■ Data lines ■
====================

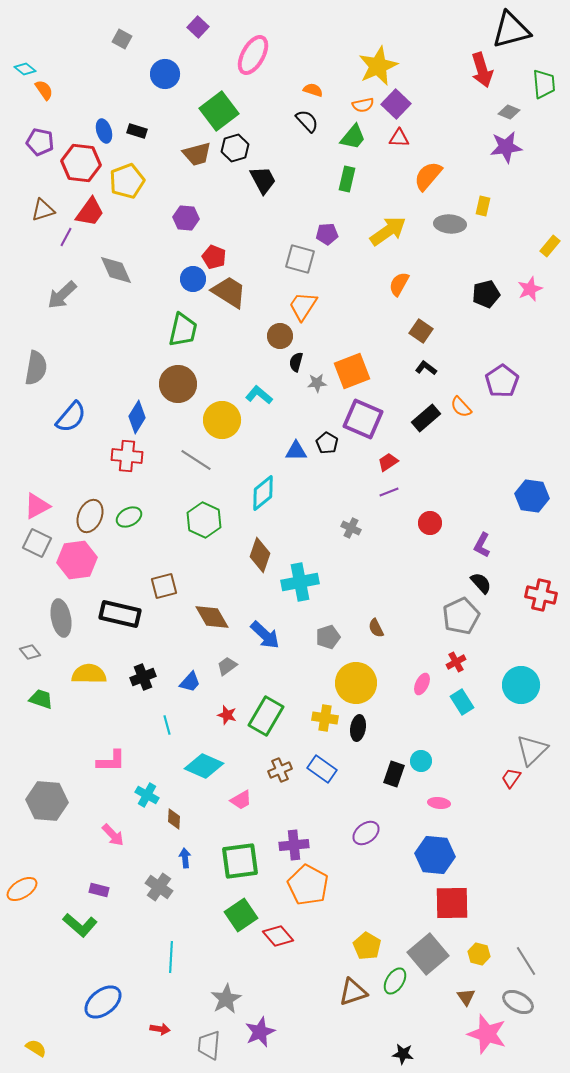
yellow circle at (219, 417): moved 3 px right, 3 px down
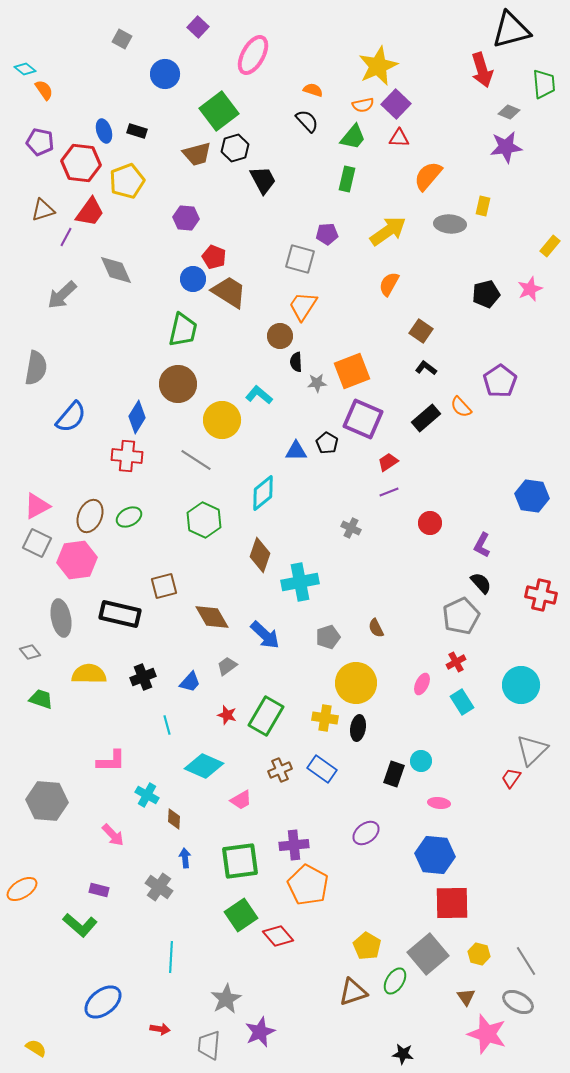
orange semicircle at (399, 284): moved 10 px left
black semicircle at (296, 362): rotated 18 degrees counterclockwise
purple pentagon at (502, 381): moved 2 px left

====================

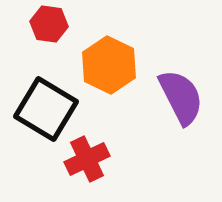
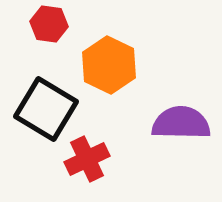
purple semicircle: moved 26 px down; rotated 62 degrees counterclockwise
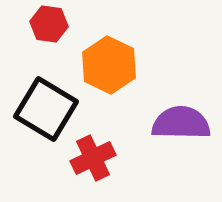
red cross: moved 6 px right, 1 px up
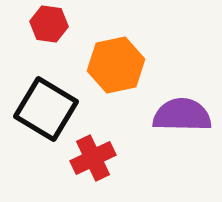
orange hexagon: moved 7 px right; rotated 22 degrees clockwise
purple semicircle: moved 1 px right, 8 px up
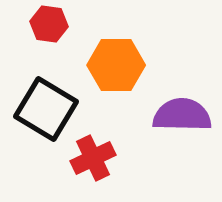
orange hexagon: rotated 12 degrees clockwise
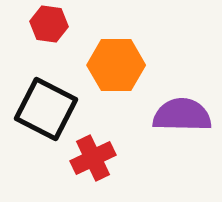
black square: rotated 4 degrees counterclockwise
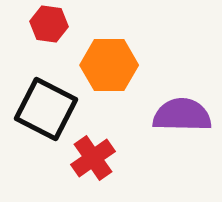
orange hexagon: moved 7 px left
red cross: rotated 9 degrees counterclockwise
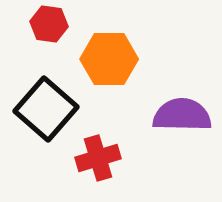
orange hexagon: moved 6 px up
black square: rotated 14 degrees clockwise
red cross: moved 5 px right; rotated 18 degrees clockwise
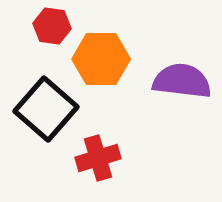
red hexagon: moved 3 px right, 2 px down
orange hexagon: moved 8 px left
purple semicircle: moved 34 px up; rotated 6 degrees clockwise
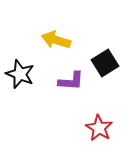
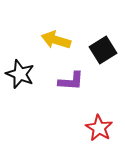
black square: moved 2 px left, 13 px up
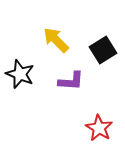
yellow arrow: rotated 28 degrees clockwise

====================

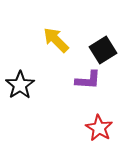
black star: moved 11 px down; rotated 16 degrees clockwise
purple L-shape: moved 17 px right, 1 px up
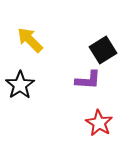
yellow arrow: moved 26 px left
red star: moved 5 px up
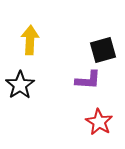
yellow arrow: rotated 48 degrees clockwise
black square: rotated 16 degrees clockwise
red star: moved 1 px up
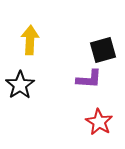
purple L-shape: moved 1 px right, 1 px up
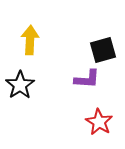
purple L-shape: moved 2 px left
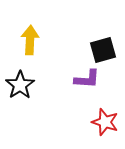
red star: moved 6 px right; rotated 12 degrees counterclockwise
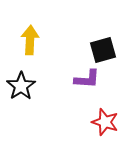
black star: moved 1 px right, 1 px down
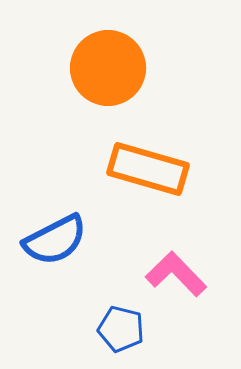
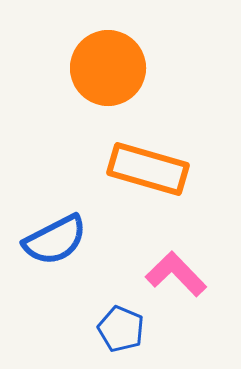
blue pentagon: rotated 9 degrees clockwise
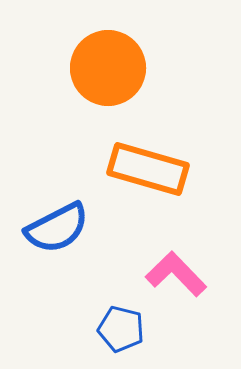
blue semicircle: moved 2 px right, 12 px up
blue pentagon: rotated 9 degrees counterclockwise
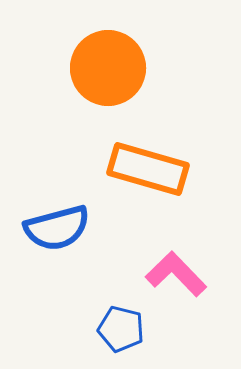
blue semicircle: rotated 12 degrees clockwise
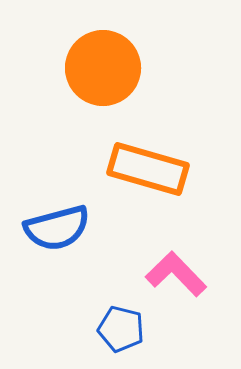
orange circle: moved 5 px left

====================

■ The request ■
Copy out the lines above word for word, from the line containing "black square: rotated 4" through the line containing "black square: moved 2 px left, 13 px up", and leave out the pictures.

■ Exercise solution ■
black square: rotated 4 degrees counterclockwise
orange hexagon: moved 7 px left
red cross: rotated 9 degrees counterclockwise
orange hexagon: moved 6 px up
black square: rotated 14 degrees clockwise
red cross: moved 5 px right; rotated 18 degrees clockwise
red hexagon: moved 3 px right, 2 px down
orange hexagon: moved 8 px left
purple semicircle: moved 34 px up; rotated 6 degrees clockwise
black square: moved 2 px left, 13 px up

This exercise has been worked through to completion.